_Task description_
For this exercise, repeat each entry exactly as written.

[Start of Attachment]

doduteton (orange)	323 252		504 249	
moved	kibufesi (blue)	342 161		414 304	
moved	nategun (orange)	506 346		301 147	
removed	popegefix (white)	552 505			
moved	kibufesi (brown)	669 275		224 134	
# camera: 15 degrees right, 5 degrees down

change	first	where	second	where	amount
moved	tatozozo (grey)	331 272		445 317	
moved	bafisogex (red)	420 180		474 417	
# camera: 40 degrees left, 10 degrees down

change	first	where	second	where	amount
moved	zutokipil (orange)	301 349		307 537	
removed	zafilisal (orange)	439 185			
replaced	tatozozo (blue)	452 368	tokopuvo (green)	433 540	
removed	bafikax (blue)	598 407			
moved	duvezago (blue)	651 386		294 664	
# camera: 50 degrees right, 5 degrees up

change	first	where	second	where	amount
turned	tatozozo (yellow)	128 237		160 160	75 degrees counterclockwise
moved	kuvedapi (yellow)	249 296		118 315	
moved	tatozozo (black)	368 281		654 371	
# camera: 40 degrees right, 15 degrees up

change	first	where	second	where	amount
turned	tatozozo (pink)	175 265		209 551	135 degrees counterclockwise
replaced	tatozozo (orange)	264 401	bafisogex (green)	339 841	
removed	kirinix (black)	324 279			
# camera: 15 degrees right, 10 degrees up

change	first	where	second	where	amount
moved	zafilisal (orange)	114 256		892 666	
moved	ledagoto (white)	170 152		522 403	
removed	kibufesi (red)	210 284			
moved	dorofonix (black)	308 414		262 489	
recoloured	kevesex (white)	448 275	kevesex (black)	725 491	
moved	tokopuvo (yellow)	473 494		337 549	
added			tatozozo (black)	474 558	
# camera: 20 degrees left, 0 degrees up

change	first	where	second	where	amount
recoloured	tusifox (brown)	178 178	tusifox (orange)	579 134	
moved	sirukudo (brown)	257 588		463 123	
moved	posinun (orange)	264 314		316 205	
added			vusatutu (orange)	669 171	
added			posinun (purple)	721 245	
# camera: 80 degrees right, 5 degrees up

[End of Attachment]

_Written solution_
doduteton (orange)	323 252		504 249	
moved	kibufesi (blue)	342 161		414 304	
moved	nategun (orange)	506 346		301 147	
removed	popegefix (white)	552 505			
moved	kibufesi (brown)	669 275		224 134	
# camera: 15 degrees right, 5 degrees down

change	first	where	second	where	amount
moved	tatozozo (grey)	331 272		445 317	
moved	bafisogex (red)	420 180		474 417	
# camera: 40 degrees left, 10 degrees down

change	first	where	second	where	amount
moved	zutokipil (orange)	301 349		307 537	
removed	zafilisal (orange)	439 185			
replaced	tatozozo (blue)	452 368	tokopuvo (green)	433 540	
removed	bafikax (blue)	598 407			
moved	duvezago (blue)	651 386		294 664	
# camera: 50 degrees right, 5 degrees up

change	first	where	second	where	amount
turned	tatozozo (yellow)	128 237		160 160	75 degrees counterclockwise
moved	kuvedapi (yellow)	249 296		118 315	
moved	tatozozo (black)	368 281		654 371	
# camera: 40 degrees right, 15 degrees up

change	first	where	second	where	amount
turned	tatozozo (pink)	175 265		209 551	135 degrees counterclockwise
replaced	tatozozo (orange)	264 401	bafisogex (green)	339 841	
removed	kirinix (black)	324 279			
# camera: 15 degrees right, 10 degrees up

change	first	where	second	where	amount
moved	zafilisal (orange)	114 256		892 666	
moved	ledagoto (white)	170 152		522 403	
removed	kibufesi (red)	210 284			
moved	dorofonix (black)	308 414		262 489	
recoloured	kevesex (white)	448 275	kevesex (black)	725 491	
moved	tokopuvo (yellow)	473 494		337 549	
added			tatozozo (black)	474 558	
# camera: 20 degrees left, 0 degrees up

change	first	where	second	where	amount
recoloured	tusifox (brown)	178 178	tusifox (orange)	579 134	
moved	sirukudo (brown)	257 588		463 123	
moved	posinun (orange)	264 314		316 205	
added			vusatutu (orange)	669 171	
added			posinun (purple)	721 245	
# camera: 80 degrees right, 5 degrees up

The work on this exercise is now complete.